Task to carry out: Output the listing below verbatim, but drop the images.

Raw data:
********

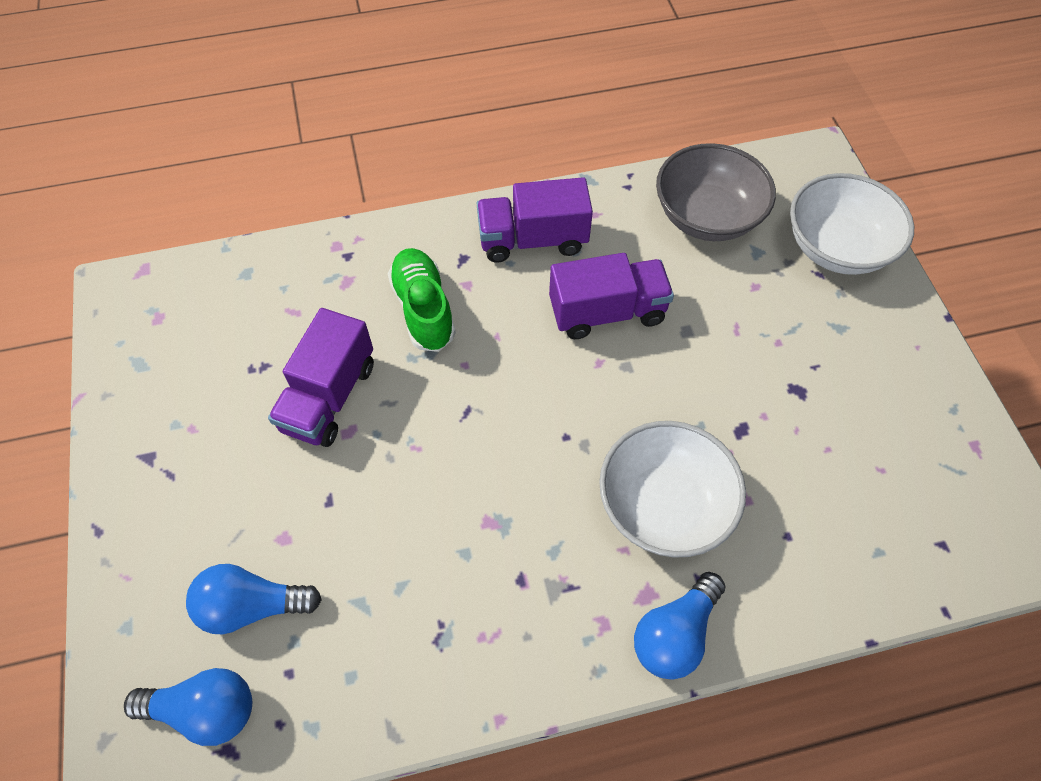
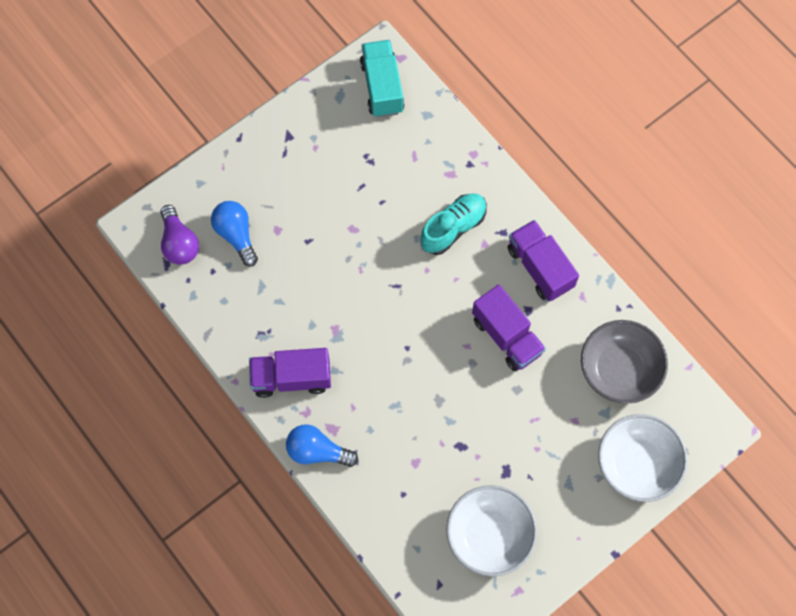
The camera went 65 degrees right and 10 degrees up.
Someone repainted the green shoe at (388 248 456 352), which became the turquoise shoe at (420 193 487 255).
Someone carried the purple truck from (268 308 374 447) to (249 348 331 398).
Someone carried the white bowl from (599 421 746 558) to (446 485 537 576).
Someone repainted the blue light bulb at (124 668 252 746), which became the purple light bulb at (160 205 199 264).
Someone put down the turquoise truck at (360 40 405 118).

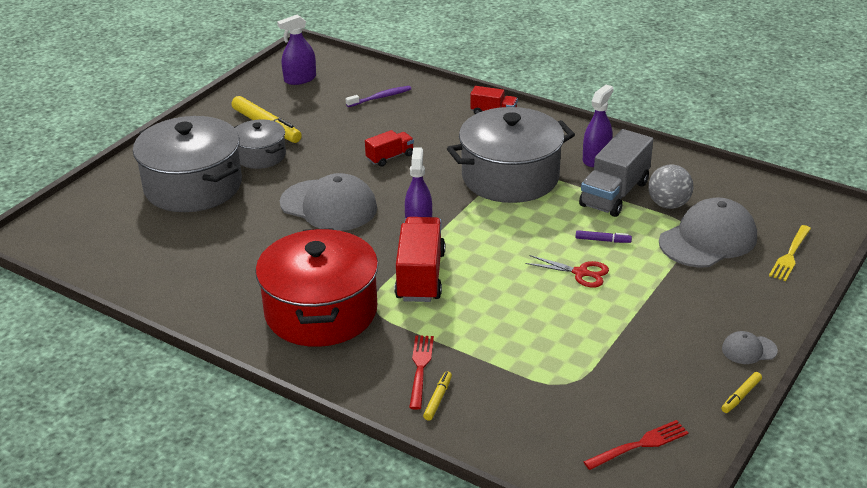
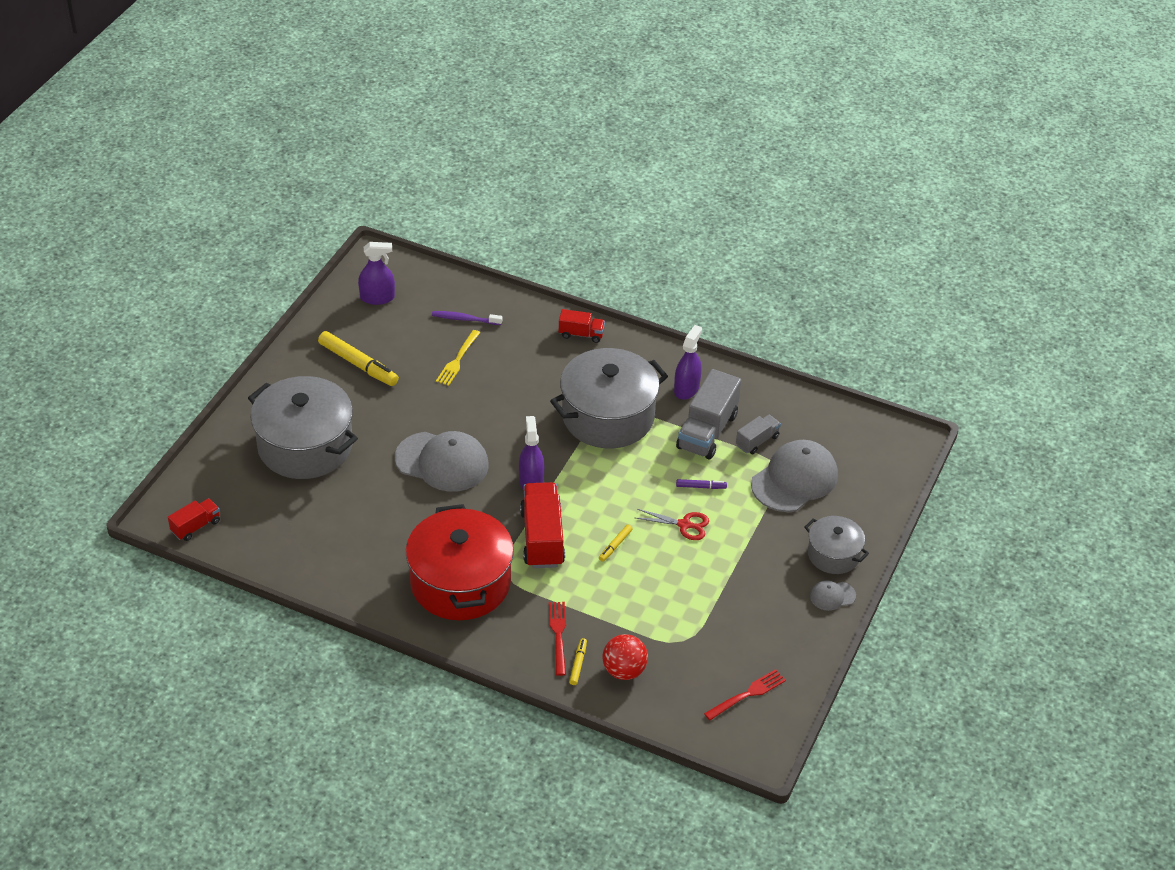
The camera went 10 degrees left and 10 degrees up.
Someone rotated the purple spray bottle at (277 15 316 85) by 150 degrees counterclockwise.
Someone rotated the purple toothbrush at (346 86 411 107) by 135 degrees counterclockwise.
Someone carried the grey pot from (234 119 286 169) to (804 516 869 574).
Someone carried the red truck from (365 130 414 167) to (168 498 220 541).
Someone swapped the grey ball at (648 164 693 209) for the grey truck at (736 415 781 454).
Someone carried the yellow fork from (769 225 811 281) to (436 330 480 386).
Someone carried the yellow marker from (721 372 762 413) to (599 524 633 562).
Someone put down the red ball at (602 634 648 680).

********

Result:
The camera went 65 degrees right and 10 degrees up.
Someone repainted the green shoe at (388 248 456 352), which became the turquoise shoe at (420 193 487 255).
Someone carried the purple truck from (268 308 374 447) to (249 348 331 398).
Someone carried the white bowl from (599 421 746 558) to (446 485 537 576).
Someone repainted the blue light bulb at (124 668 252 746), which became the purple light bulb at (160 205 199 264).
Someone put down the turquoise truck at (360 40 405 118).

The camera went 10 degrees left and 10 degrees up.
Someone rotated the purple spray bottle at (277 15 316 85) by 150 degrees counterclockwise.
Someone rotated the purple toothbrush at (346 86 411 107) by 135 degrees counterclockwise.
Someone carried the grey pot from (234 119 286 169) to (804 516 869 574).
Someone carried the red truck from (365 130 414 167) to (168 498 220 541).
Someone swapped the grey ball at (648 164 693 209) for the grey truck at (736 415 781 454).
Someone carried the yellow fork from (769 225 811 281) to (436 330 480 386).
Someone carried the yellow marker from (721 372 762 413) to (599 524 633 562).
Someone put down the red ball at (602 634 648 680).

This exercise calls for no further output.